__Task prompt__.
Your answer must consist of exactly the lines below, starting with the line with "pos1: [481, 259]" and going on through the line with "pos2: [321, 155]", and nothing else.

__Stored data__.
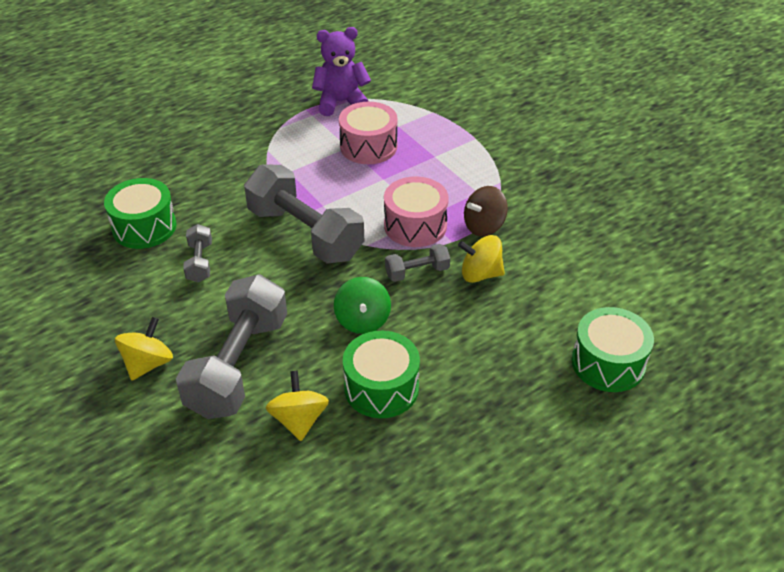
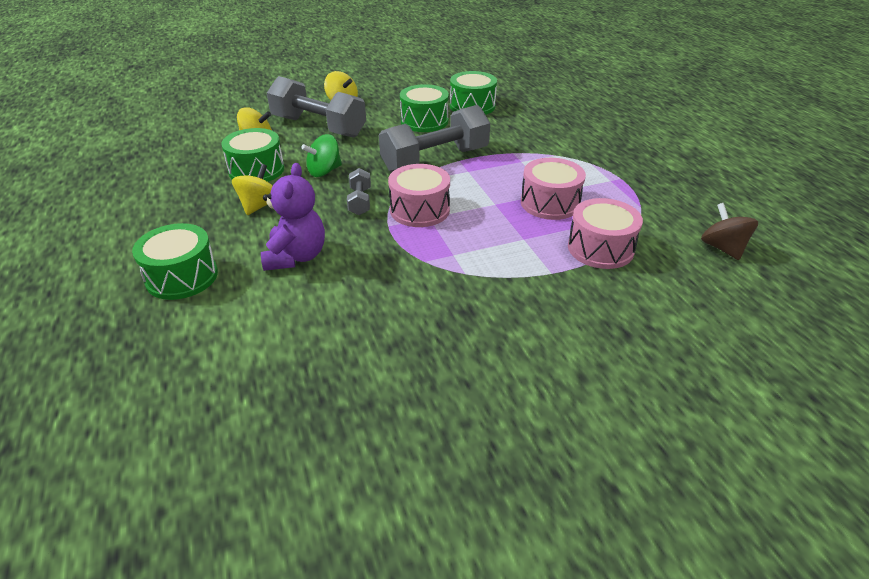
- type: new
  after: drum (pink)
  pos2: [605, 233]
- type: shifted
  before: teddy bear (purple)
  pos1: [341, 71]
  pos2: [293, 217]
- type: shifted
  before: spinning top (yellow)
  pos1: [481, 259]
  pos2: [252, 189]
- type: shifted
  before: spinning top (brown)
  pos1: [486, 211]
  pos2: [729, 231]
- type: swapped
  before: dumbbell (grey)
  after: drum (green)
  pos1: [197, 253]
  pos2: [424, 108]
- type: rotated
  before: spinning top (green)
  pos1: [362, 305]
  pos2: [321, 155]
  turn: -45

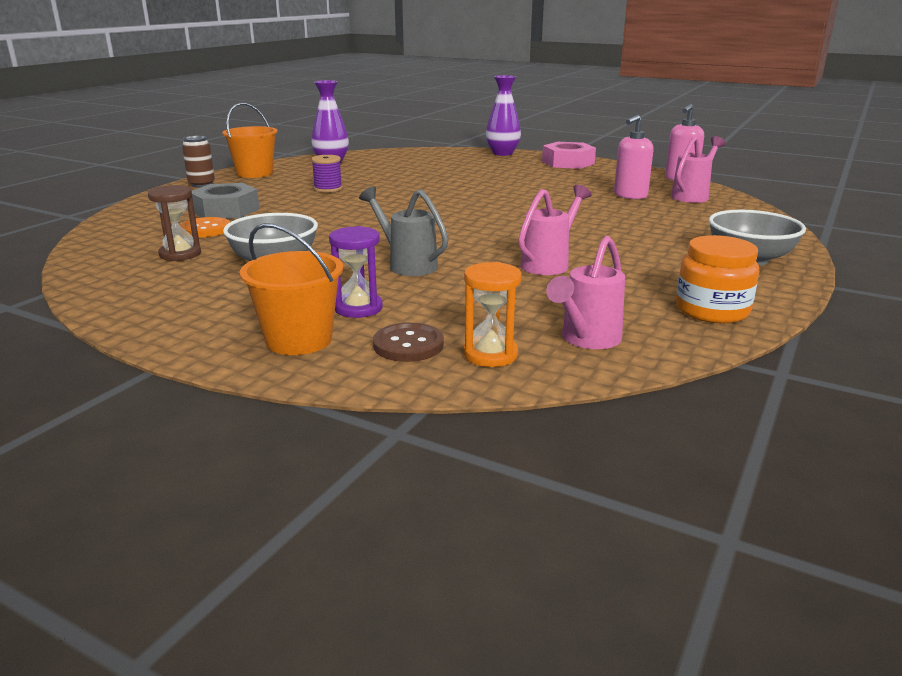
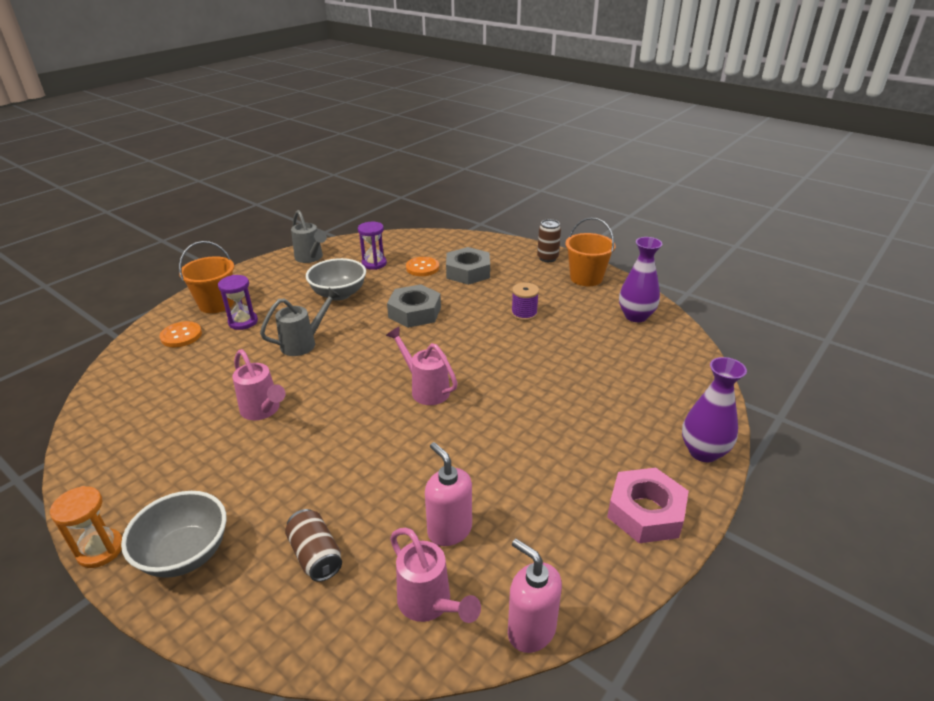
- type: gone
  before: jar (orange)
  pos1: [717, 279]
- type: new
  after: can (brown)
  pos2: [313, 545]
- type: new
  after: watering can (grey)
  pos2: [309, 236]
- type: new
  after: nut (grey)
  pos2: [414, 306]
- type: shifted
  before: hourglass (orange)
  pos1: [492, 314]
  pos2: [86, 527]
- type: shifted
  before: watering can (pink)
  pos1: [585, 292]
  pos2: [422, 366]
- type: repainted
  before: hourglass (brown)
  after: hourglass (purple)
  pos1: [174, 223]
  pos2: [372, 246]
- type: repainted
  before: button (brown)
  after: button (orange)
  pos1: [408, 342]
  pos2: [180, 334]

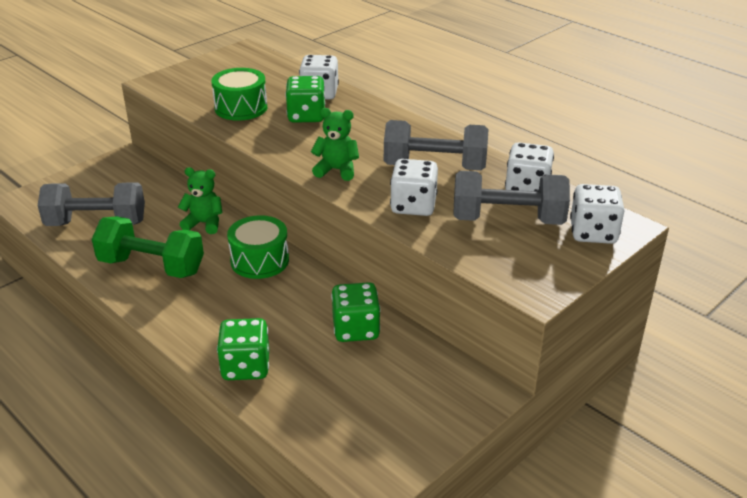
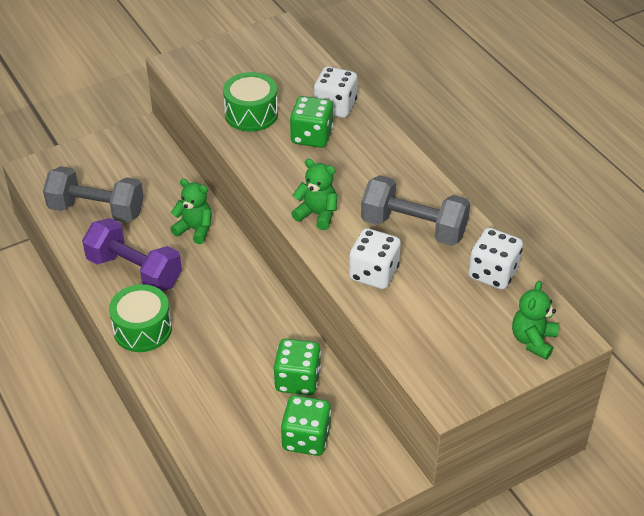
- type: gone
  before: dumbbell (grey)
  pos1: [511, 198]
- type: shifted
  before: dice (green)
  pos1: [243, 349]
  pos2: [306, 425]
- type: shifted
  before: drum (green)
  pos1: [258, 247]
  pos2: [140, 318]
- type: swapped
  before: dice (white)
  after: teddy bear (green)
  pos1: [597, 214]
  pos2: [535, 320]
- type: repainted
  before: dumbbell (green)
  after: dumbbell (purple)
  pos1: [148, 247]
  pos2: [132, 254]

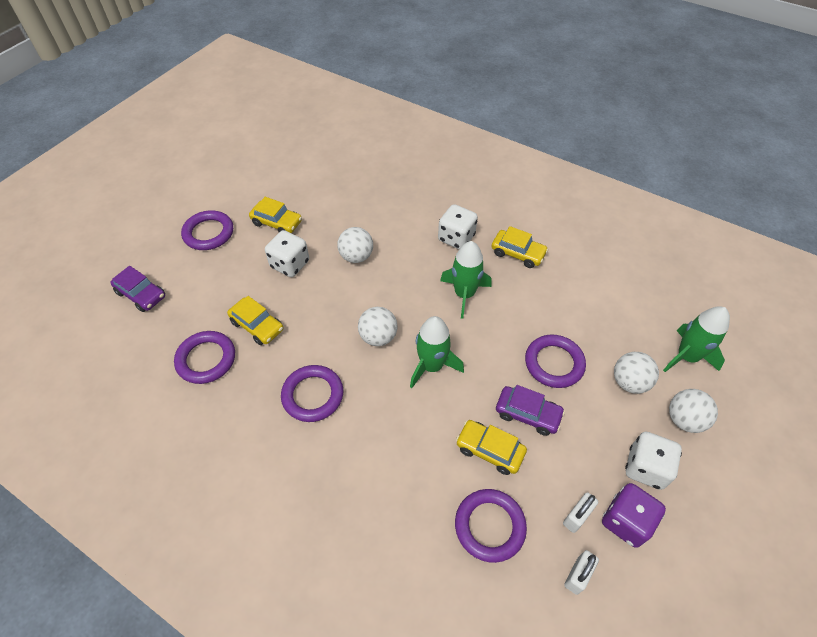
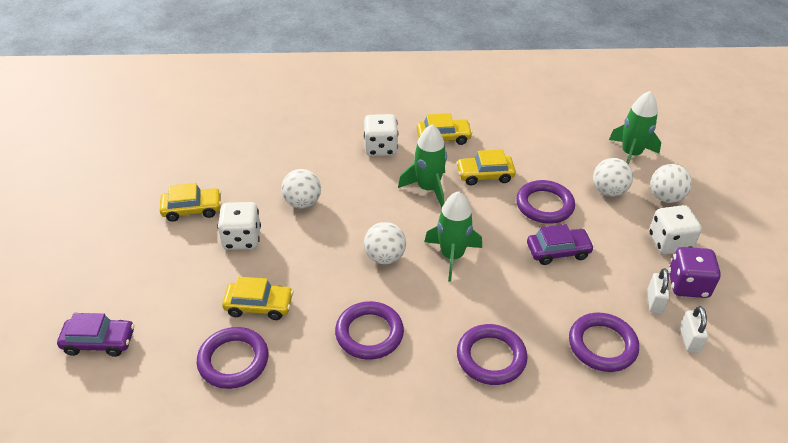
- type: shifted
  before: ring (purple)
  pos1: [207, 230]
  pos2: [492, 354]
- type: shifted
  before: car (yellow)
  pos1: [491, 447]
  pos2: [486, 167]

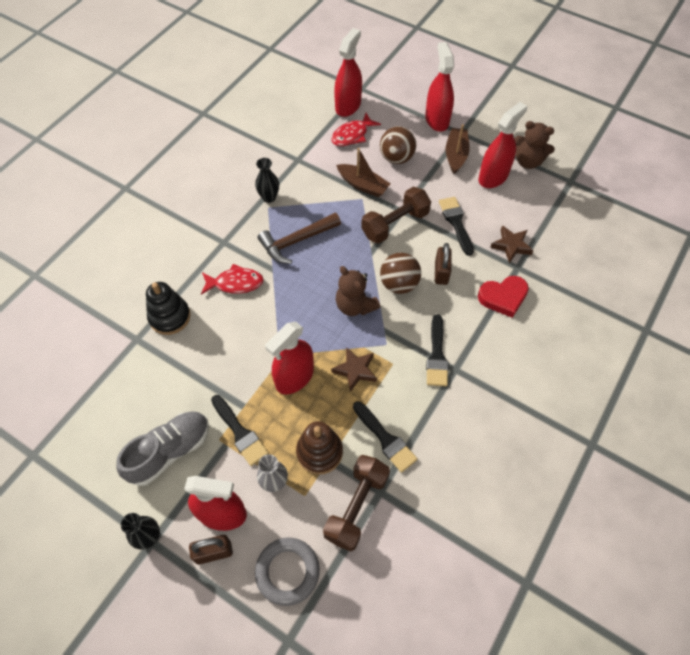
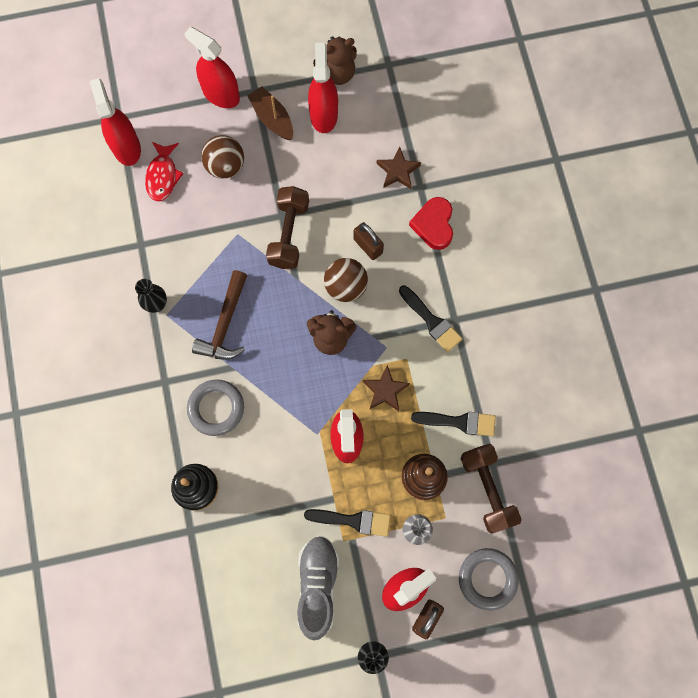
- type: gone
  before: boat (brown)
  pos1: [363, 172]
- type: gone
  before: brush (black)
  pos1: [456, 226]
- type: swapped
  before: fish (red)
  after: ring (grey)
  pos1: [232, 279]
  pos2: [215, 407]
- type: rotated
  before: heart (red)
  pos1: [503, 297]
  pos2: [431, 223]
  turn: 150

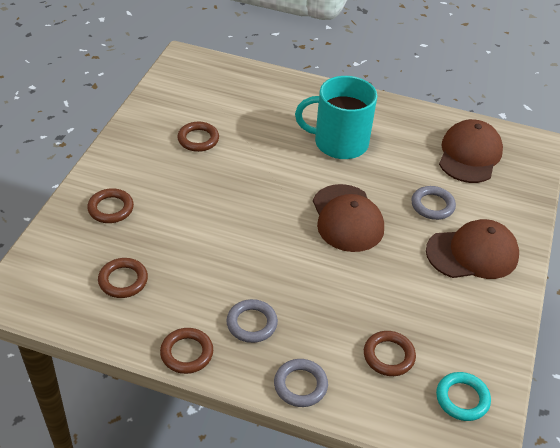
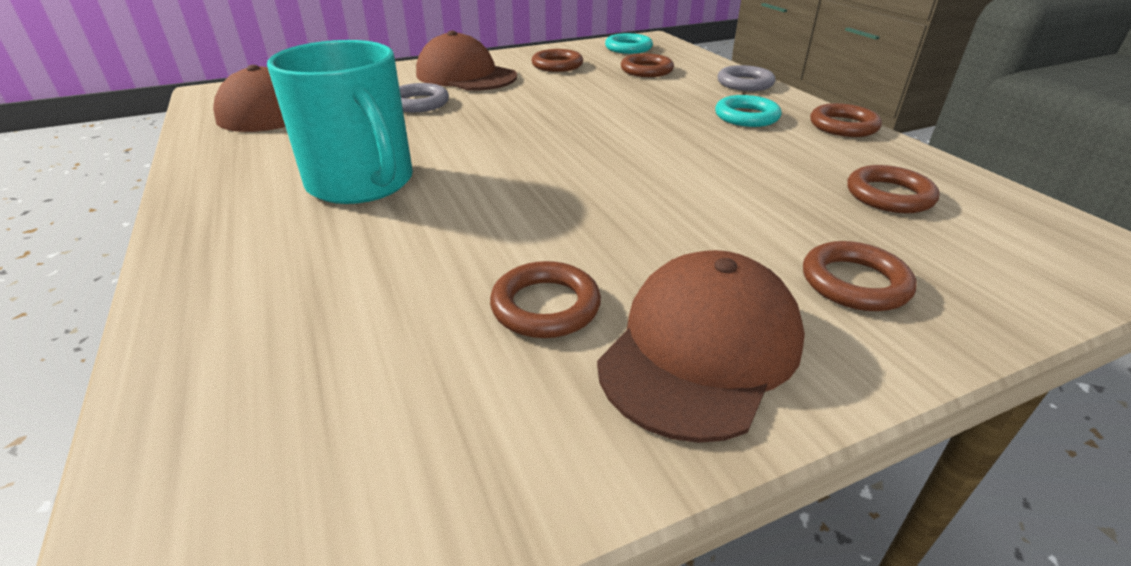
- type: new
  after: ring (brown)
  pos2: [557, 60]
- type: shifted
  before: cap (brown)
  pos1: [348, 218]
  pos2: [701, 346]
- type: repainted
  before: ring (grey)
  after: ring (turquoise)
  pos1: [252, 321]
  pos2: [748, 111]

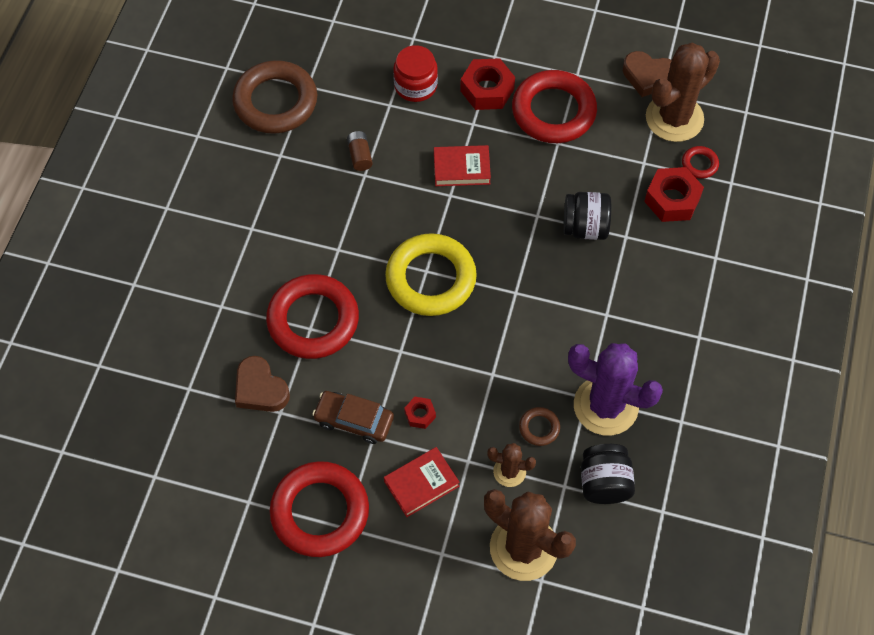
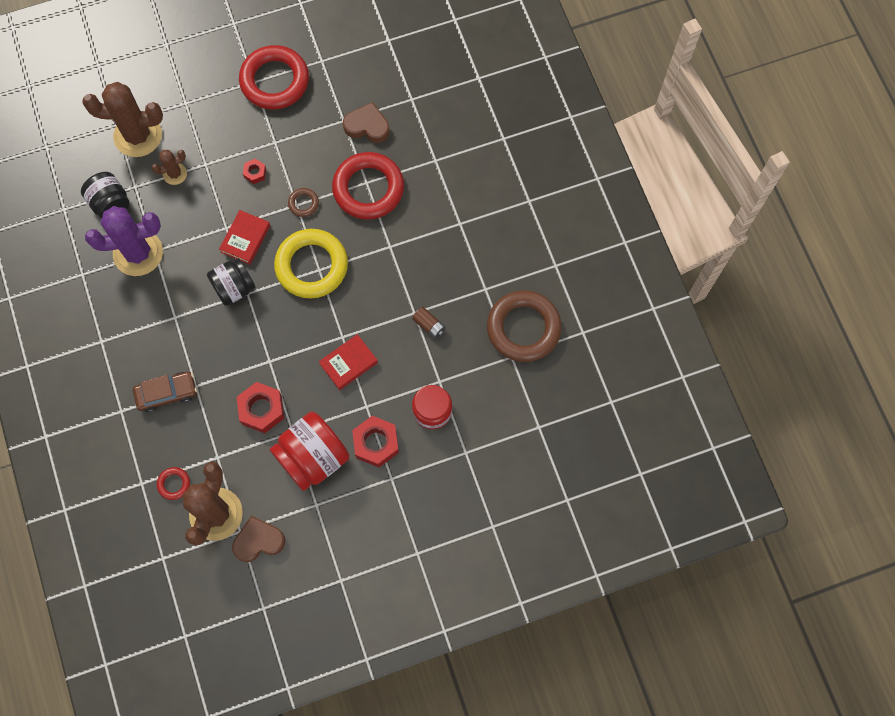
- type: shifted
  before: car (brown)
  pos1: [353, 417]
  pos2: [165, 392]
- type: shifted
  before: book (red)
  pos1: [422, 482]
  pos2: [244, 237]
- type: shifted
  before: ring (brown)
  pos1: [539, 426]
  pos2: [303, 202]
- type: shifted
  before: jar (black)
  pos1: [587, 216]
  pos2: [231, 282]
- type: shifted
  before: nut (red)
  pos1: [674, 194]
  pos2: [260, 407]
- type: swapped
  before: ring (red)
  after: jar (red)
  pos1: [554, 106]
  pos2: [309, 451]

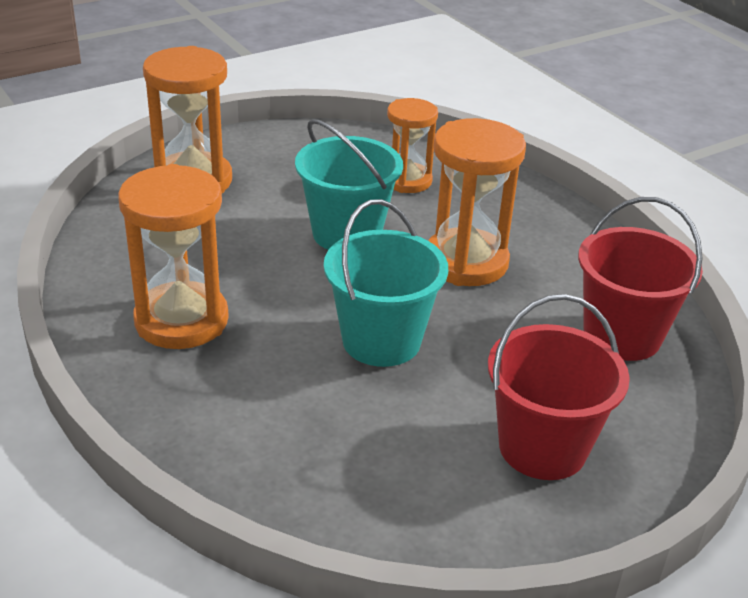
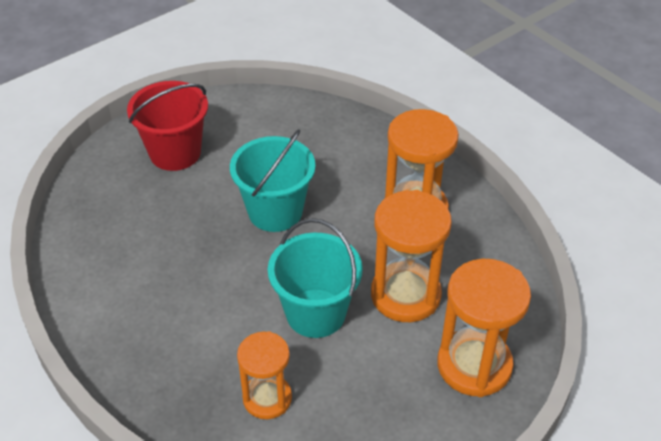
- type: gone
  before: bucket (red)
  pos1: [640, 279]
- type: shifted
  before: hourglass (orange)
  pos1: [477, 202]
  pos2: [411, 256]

__Result for this task__.
  pos1: [481, 259]
  pos2: [252, 189]
- type: shifted
  before: spinning top (brown)
  pos1: [486, 211]
  pos2: [729, 231]
- type: swapped
  before: dumbbell (grey)
  after: drum (green)
  pos1: [197, 253]
  pos2: [424, 108]
- type: rotated
  before: spinning top (green)
  pos1: [362, 305]
  pos2: [321, 155]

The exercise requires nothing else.